• **Object change descriptions**

---

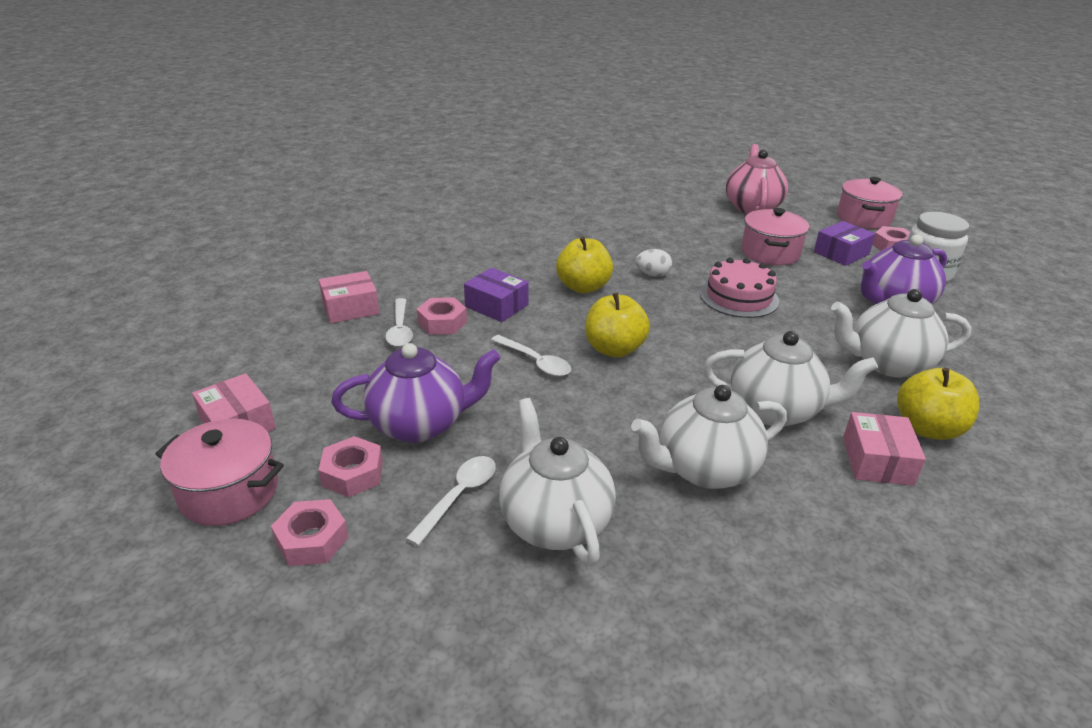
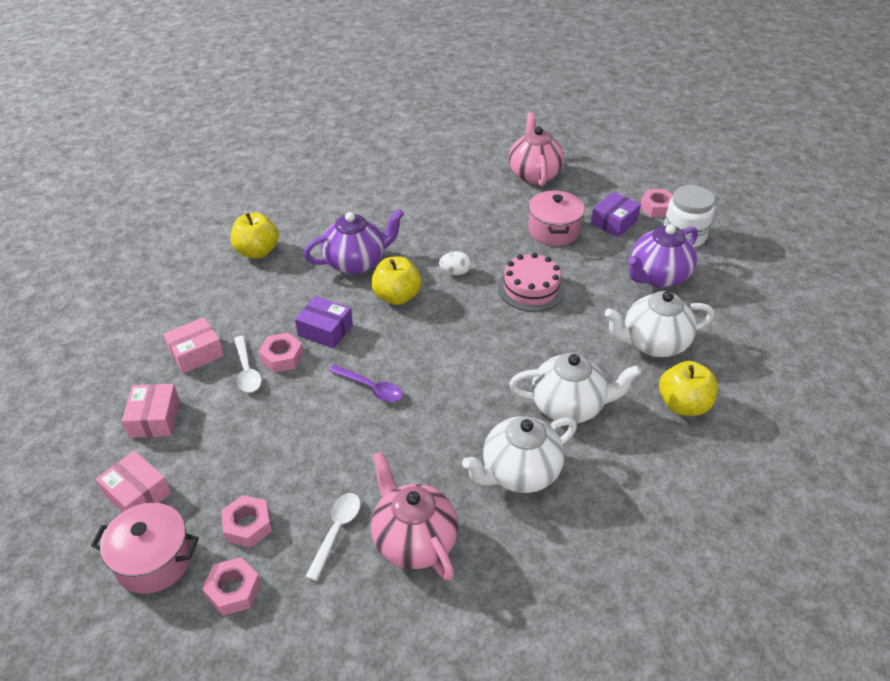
camera: 10 degrees left, 10 degrees up
purple teapot [331,343,501,443] -> purple teapot moved to [304,209,404,275]
white spoon [491,335,571,376] -> purple spoon [329,364,402,402]
white teapot [499,398,616,566] -> pink teapot [371,451,458,581]
yellow apple [585,293,650,358] -> yellow apple moved to [231,212,279,259]
pink pot [837,177,903,229] -> none
pink box [843,412,926,486] -> pink box moved to [122,384,180,438]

---

• **Brief**
Copy exactly the line containing "white spoon [491,335,571,376]" and every line after it, ending with the last line of the records above.

• **Task answer**
white spoon [491,335,571,376] -> purple spoon [329,364,402,402]
white teapot [499,398,616,566] -> pink teapot [371,451,458,581]
yellow apple [585,293,650,358] -> yellow apple moved to [231,212,279,259]
pink pot [837,177,903,229] -> none
pink box [843,412,926,486] -> pink box moved to [122,384,180,438]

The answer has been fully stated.